===== Raw data
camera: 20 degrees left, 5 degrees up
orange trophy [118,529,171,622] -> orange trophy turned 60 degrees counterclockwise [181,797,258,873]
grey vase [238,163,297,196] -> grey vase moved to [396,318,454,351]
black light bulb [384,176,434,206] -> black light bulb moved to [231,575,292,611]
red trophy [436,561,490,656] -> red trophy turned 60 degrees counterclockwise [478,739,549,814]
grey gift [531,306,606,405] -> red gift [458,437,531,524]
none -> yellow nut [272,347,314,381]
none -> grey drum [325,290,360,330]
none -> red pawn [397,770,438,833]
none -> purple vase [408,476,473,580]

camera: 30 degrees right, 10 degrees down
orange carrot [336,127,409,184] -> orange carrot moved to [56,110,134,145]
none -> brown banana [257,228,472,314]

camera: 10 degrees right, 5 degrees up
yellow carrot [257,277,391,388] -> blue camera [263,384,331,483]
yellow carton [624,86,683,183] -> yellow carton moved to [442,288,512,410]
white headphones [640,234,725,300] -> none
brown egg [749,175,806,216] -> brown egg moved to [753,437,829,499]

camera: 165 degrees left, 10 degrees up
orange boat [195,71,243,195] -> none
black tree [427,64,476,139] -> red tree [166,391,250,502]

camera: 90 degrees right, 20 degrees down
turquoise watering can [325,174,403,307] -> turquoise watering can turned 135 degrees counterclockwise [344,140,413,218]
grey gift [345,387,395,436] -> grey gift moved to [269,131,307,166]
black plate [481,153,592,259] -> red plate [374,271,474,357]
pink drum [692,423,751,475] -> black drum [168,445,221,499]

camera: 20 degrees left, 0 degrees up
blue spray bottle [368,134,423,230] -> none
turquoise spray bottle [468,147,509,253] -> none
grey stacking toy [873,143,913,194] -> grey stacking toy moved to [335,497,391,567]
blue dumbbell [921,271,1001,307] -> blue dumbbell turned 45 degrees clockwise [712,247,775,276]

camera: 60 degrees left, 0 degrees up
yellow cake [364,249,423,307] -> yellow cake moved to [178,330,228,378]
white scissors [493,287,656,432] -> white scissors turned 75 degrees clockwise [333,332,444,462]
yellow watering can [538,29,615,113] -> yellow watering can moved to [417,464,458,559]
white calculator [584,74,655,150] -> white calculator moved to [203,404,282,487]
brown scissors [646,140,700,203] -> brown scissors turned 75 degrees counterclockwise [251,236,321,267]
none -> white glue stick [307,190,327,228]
==========
What is expected »
Looking at the listing above, which lines hold "yellow"? Copy every such line.

Written response »
none -> yellow nut [272,347,314,381]
yellow carrot [257,277,391,388] -> blue camera [263,384,331,483]
yellow carton [624,86,683,183] -> yellow carton moved to [442,288,512,410]
yellow cake [364,249,423,307] -> yellow cake moved to [178,330,228,378]
yellow watering can [538,29,615,113] -> yellow watering can moved to [417,464,458,559]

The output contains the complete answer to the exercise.